## [Task requirements]
Exclude the pictures and transcribe the rest of the data below exactly.

════════

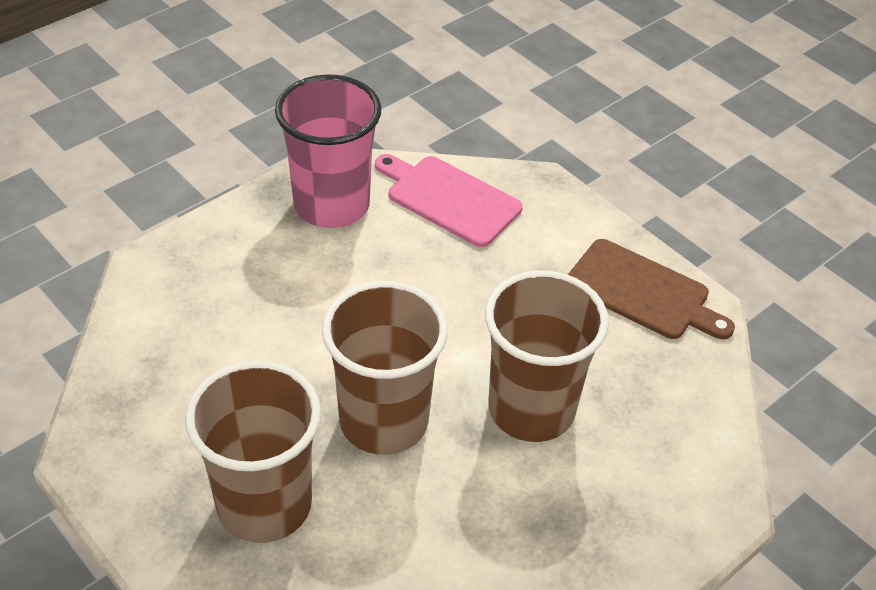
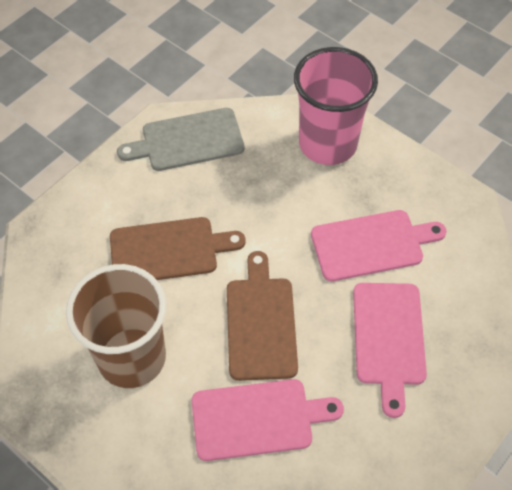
brown cup: 3 -> 1
brown cutting board: 1 -> 2
grey cutting board: 0 -> 1
pink cutting board: 1 -> 3

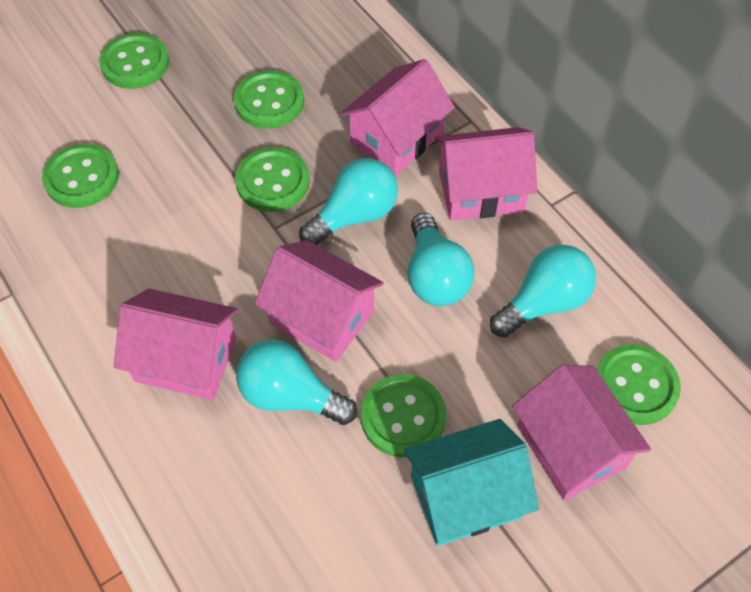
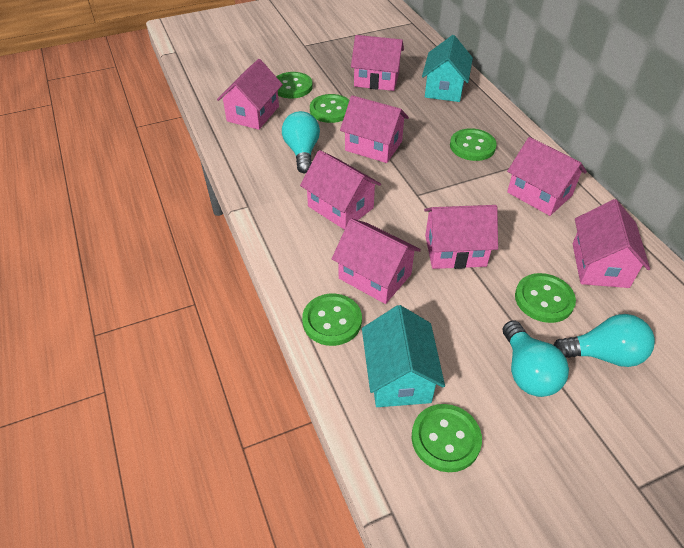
pink house: 5 -> 8
turquoise house: 1 -> 2
turquoise light bulb: 4 -> 3

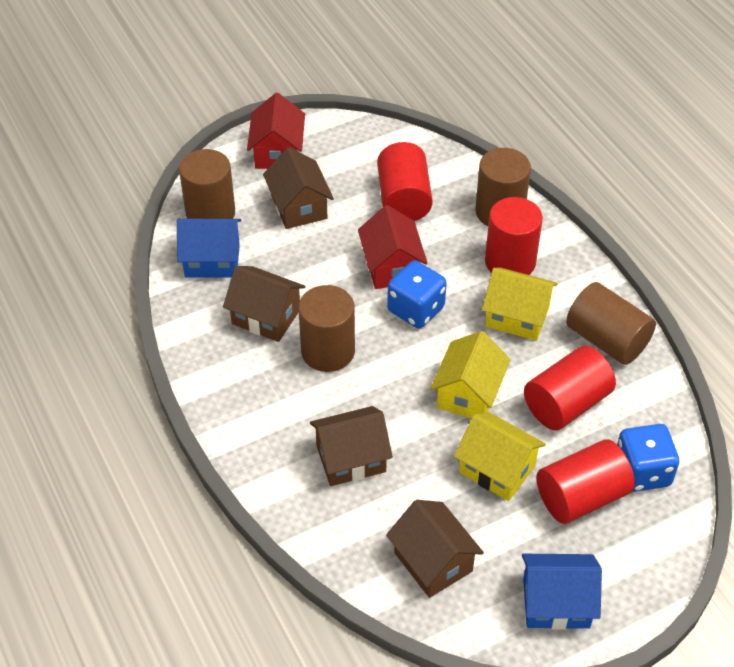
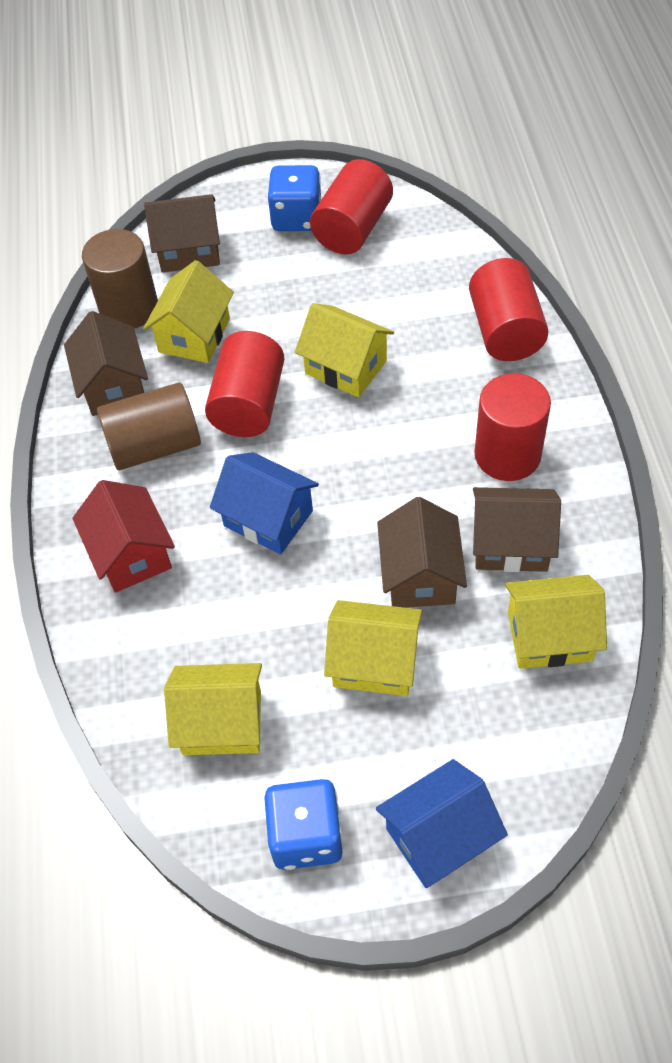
brown cylinder: 4 -> 2
red house: 2 -> 1
yellow house: 3 -> 5

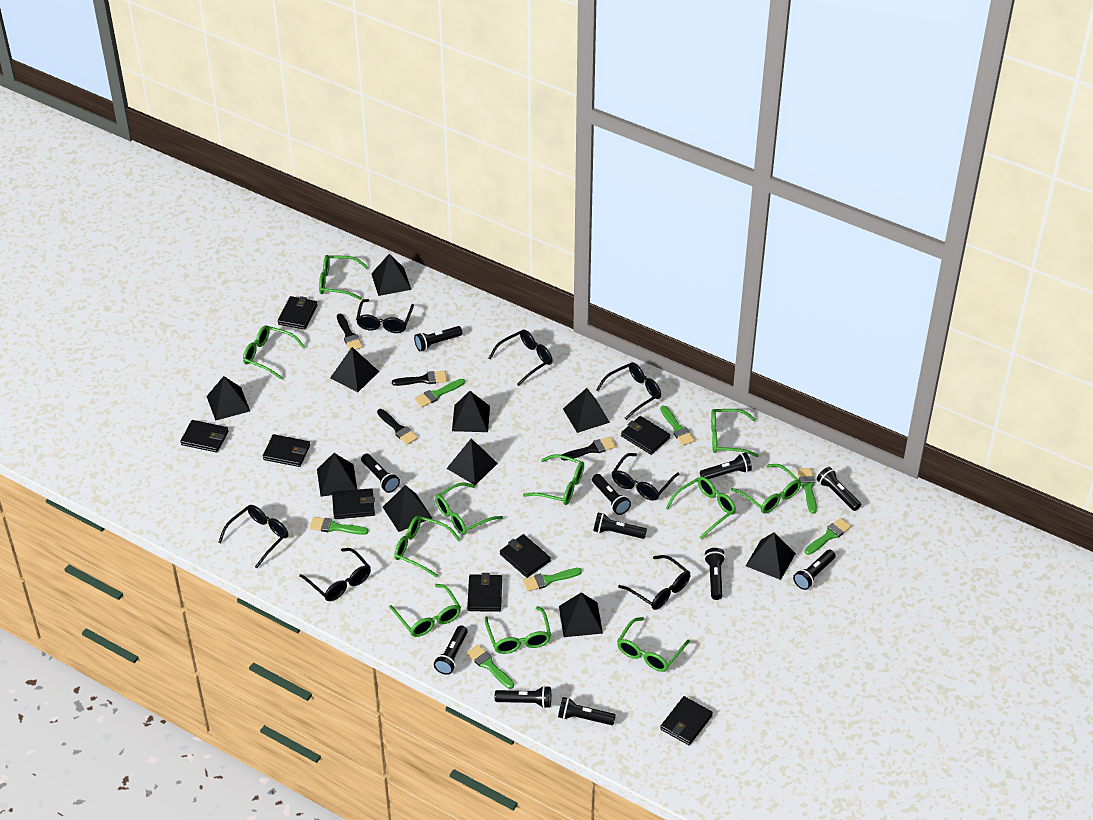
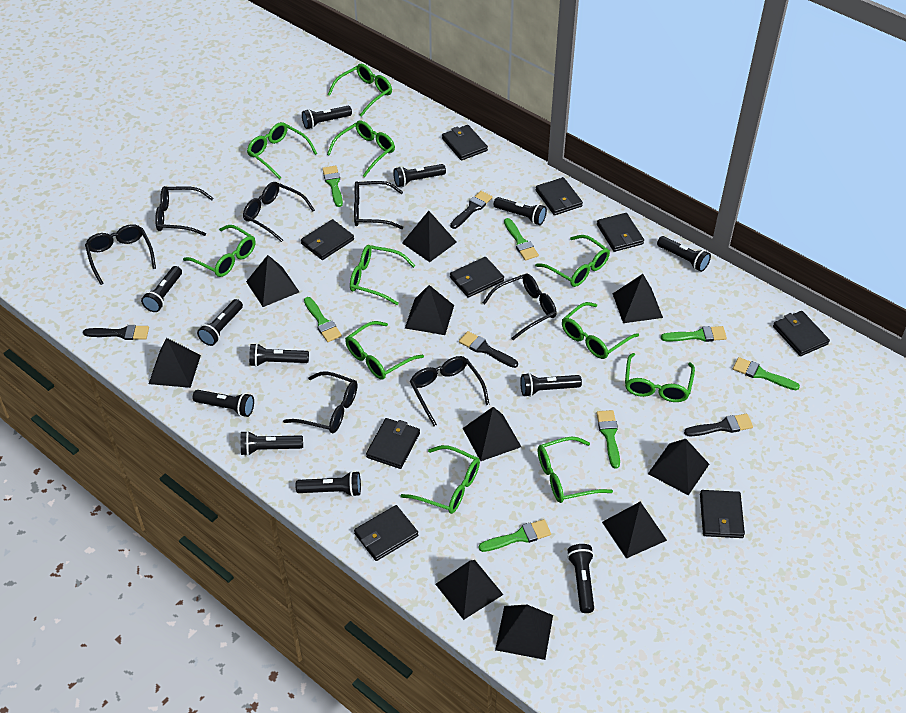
black flashlight: 11 -> 12
black wallet: 8 -> 9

════════

## [Response to this task]
brown cup: 3 -> 1
brown cutting board: 1 -> 2
grey cutting board: 0 -> 1
pink cutting board: 1 -> 3

pink house: 5 -> 8
turquoise house: 1 -> 2
turquoise light bulb: 4 -> 3

brown cylinder: 4 -> 2
red house: 2 -> 1
yellow house: 3 -> 5

black flashlight: 11 -> 12
black wallet: 8 -> 9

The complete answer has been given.